[WHAT YOU SHOULD DO] Look through the material below and copy exactly the lines from the line with "green pot: 0 -> 3" to the line with "pink strawberry: 10 -> 11", those two lines included.

[PROVIDED DATA]

+ + + + +

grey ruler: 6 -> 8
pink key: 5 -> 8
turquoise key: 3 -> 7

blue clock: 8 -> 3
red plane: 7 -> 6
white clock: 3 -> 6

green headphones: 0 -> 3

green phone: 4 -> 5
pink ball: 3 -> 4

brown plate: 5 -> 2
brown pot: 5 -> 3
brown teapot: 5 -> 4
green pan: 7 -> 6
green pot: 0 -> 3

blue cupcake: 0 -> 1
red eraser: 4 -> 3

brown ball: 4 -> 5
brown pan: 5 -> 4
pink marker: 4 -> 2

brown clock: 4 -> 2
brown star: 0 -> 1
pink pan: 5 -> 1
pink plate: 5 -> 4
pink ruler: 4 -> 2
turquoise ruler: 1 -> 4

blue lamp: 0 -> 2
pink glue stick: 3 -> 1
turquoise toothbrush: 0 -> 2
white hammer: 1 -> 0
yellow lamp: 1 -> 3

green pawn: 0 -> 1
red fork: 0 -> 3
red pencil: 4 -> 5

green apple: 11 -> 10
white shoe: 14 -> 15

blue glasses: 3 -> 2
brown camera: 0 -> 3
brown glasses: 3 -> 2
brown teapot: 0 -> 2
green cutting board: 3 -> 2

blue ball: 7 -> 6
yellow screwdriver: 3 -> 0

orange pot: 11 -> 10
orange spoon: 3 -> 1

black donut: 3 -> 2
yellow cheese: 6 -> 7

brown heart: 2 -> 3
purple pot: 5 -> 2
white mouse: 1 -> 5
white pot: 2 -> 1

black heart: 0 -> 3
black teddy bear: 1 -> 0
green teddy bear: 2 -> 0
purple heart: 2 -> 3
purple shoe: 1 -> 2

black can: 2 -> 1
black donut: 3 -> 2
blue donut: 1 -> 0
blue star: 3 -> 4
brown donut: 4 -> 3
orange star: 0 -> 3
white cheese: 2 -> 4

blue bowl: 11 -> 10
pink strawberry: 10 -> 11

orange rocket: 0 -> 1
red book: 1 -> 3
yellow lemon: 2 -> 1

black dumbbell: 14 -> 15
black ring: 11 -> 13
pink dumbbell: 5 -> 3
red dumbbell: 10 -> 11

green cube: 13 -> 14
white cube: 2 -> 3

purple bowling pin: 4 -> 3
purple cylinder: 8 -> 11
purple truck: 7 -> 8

+ + + + +

[ANSWER TO THIS PROBLEM]
green pot: 0 -> 3

blue cupcake: 0 -> 1
red eraser: 4 -> 3

brown ball: 4 -> 5
brown pan: 5 -> 4
pink marker: 4 -> 2

brown clock: 4 -> 2
brown star: 0 -> 1
pink pan: 5 -> 1
pink plate: 5 -> 4
pink ruler: 4 -> 2
turquoise ruler: 1 -> 4

blue lamp: 0 -> 2
pink glue stick: 3 -> 1
turquoise toothbrush: 0 -> 2
white hammer: 1 -> 0
yellow lamp: 1 -> 3

green pawn: 0 -> 1
red fork: 0 -> 3
red pencil: 4 -> 5

green apple: 11 -> 10
white shoe: 14 -> 15

blue glasses: 3 -> 2
brown camera: 0 -> 3
brown glasses: 3 -> 2
brown teapot: 0 -> 2
green cutting board: 3 -> 2

blue ball: 7 -> 6
yellow screwdriver: 3 -> 0

orange pot: 11 -> 10
orange spoon: 3 -> 1

black donut: 3 -> 2
yellow cheese: 6 -> 7

brown heart: 2 -> 3
purple pot: 5 -> 2
white mouse: 1 -> 5
white pot: 2 -> 1

black heart: 0 -> 3
black teddy bear: 1 -> 0
green teddy bear: 2 -> 0
purple heart: 2 -> 3
purple shoe: 1 -> 2

black can: 2 -> 1
black donut: 3 -> 2
blue donut: 1 -> 0
blue star: 3 -> 4
brown donut: 4 -> 3
orange star: 0 -> 3
white cheese: 2 -> 4

blue bowl: 11 -> 10
pink strawberry: 10 -> 11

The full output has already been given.